__INFORMATION SUPPLIED__.
★ ★ ★ ★ ★
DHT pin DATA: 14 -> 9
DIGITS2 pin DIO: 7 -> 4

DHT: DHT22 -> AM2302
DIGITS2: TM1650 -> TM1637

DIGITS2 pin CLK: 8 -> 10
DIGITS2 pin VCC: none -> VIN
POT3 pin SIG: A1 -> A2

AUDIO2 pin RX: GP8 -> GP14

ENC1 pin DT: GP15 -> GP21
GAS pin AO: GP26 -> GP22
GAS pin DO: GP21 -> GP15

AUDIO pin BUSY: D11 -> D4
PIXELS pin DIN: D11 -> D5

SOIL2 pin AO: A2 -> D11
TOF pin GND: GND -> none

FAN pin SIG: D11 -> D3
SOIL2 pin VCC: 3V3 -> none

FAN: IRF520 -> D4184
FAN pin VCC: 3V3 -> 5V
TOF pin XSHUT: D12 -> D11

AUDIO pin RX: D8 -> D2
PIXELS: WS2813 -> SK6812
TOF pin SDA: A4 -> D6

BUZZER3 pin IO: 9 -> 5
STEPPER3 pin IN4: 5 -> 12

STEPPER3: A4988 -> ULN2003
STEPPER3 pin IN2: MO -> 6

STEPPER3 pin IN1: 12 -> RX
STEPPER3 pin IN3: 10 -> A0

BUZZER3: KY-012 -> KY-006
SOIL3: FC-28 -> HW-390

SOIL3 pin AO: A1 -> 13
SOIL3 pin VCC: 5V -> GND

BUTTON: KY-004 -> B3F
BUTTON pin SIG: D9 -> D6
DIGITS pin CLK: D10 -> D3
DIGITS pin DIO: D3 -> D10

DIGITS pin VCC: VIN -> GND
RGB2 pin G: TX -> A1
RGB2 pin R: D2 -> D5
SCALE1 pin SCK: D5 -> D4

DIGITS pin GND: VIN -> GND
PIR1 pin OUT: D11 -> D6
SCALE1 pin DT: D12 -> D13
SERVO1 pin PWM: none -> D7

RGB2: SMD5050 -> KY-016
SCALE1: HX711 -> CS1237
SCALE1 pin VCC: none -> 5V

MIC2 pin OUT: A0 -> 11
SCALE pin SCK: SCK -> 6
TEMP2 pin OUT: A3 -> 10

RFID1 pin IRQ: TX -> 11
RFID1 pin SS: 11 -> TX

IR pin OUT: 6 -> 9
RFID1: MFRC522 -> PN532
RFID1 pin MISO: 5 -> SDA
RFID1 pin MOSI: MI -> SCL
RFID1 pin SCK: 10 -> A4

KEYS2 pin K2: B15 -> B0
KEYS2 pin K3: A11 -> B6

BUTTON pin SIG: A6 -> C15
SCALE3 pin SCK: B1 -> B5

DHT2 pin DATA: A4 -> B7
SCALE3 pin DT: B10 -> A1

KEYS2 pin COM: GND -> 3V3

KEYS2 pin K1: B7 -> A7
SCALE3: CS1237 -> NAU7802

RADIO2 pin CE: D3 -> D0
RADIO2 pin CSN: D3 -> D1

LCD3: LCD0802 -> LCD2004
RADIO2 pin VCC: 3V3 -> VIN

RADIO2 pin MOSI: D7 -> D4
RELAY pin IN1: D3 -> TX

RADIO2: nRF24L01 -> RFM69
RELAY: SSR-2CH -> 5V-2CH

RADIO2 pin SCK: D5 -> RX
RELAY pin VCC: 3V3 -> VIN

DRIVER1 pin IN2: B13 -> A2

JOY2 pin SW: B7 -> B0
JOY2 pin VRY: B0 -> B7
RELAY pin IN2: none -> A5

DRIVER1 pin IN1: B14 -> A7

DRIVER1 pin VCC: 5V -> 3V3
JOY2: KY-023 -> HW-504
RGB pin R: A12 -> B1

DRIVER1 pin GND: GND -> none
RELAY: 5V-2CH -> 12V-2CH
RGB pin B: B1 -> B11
★ ★ ★ ★ ★
__ABOUT THIS EXERCISE__. Everything from the line containing "LCD3: LCD0802 -> LCD2004" to the last line of the entries above should be quoted exactly, and only that.

__WRITTEN RESPONSE__.
LCD3: LCD0802 -> LCD2004
RADIO2 pin VCC: 3V3 -> VIN

RADIO2 pin MOSI: D7 -> D4
RELAY pin IN1: D3 -> TX

RADIO2: nRF24L01 -> RFM69
RELAY: SSR-2CH -> 5V-2CH

RADIO2 pin SCK: D5 -> RX
RELAY pin VCC: 3V3 -> VIN

DRIVER1 pin IN2: B13 -> A2

JOY2 pin SW: B7 -> B0
JOY2 pin VRY: B0 -> B7
RELAY pin IN2: none -> A5

DRIVER1 pin IN1: B14 -> A7

DRIVER1 pin VCC: 5V -> 3V3
JOY2: KY-023 -> HW-504
RGB pin R: A12 -> B1

DRIVER1 pin GND: GND -> none
RELAY: 5V-2CH -> 12V-2CH
RGB pin B: B1 -> B11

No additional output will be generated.